**Task description**
From the data below, copy each line that includes the word "blue".

****************

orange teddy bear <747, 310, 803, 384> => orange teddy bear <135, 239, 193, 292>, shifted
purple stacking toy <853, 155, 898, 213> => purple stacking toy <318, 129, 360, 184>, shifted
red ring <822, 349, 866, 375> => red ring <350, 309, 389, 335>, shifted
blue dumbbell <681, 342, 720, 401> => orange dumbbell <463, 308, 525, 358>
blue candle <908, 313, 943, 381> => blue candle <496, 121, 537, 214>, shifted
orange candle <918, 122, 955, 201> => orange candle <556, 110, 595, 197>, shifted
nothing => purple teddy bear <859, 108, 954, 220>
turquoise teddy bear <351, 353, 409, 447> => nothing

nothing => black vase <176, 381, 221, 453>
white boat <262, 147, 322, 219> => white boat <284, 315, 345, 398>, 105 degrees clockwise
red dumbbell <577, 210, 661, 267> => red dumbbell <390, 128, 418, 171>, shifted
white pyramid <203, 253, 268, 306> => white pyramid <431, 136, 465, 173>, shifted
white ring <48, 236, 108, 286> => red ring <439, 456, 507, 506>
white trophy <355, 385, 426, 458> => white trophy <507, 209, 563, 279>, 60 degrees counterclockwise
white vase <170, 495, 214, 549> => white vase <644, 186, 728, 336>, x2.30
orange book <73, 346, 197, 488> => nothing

****************

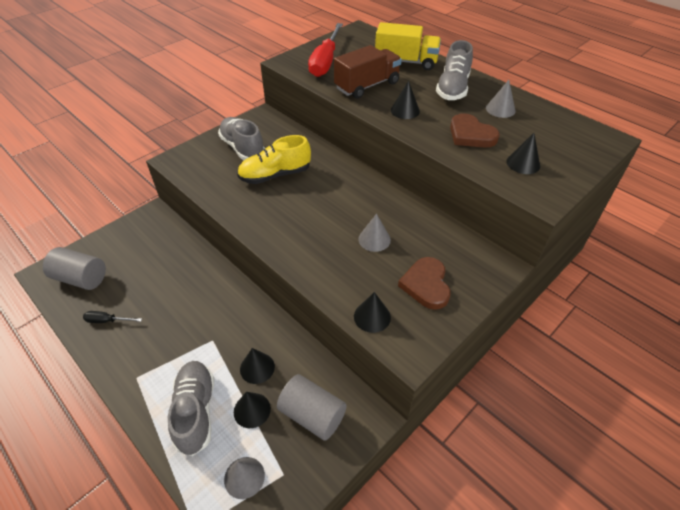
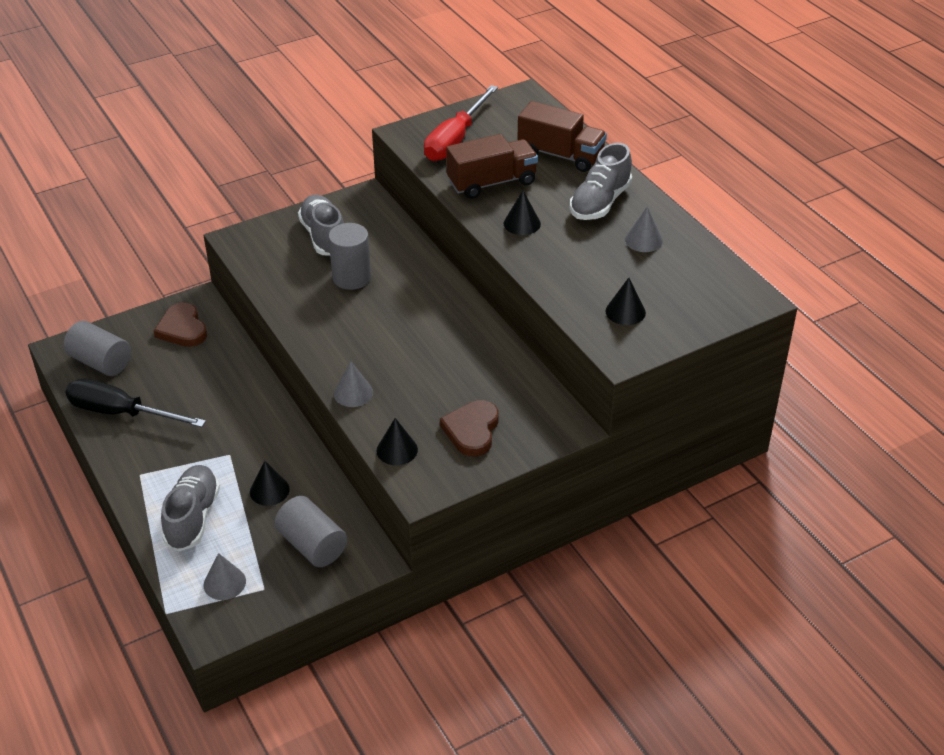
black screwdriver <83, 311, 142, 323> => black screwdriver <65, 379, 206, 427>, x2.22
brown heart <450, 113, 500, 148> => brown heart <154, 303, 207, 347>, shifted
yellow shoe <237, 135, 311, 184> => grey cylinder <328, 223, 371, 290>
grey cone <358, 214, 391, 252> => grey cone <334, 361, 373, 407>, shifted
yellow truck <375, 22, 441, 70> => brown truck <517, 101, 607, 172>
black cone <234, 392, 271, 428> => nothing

****************

**Worked solution**
blue dumbbell <681, 342, 720, 401> => orange dumbbell <463, 308, 525, 358>
blue candle <908, 313, 943, 381> => blue candle <496, 121, 537, 214>, shifted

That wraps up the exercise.